* **TASK GOAL**:
Reproduce the records that follow, changing every occurrence of "specified text" to "given text" and leaving everything else unchanged. Leave the pictures out.

---------- PROVIDED ENTRIES ----------

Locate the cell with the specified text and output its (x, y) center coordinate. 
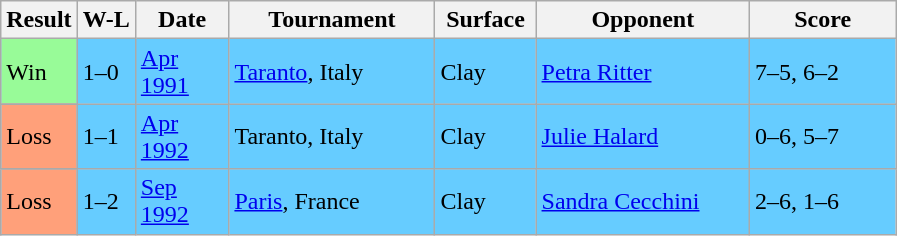
W-L (106, 20)
1–0 (106, 72)
Win (39, 72)
Petra Ritter (643, 72)
Apr 1991 (182, 72)
Paris, France (332, 202)
Tournament (332, 20)
Opponent (643, 20)
Date (182, 20)
Surface (486, 20)
Sep 1992 (182, 202)
Apr 1992 (182, 136)
7–5, 6–2 (823, 72)
Result (39, 20)
2–6, 1–6 (823, 202)
Julie Halard (643, 136)
Sandra Cecchini (643, 202)
1–1 (106, 136)
Score (823, 20)
1–2 (106, 202)
0–6, 5–7 (823, 136)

----------

* **EXERCISE OUTPUT**:
Locate the cell with the given text and output its (x, y) center coordinate. 
W-L (106, 20)
1–0 (106, 72)
Win (39, 72)
Petra Ritter (643, 72)
Apr 1991 (182, 72)
Paris, France (332, 202)
Tournament (332, 20)
Opponent (643, 20)
Date (182, 20)
Surface (486, 20)
Sep 1992 (182, 202)
Apr 1992 (182, 136)
7–5, 6–2 (823, 72)
Result (39, 20)
2–6, 1–6 (823, 202)
Julie Halard (643, 136)
Sandra Cecchini (643, 202)
1–1 (106, 136)
Score (823, 20)
1–2 (106, 202)
0–6, 5–7 (823, 136)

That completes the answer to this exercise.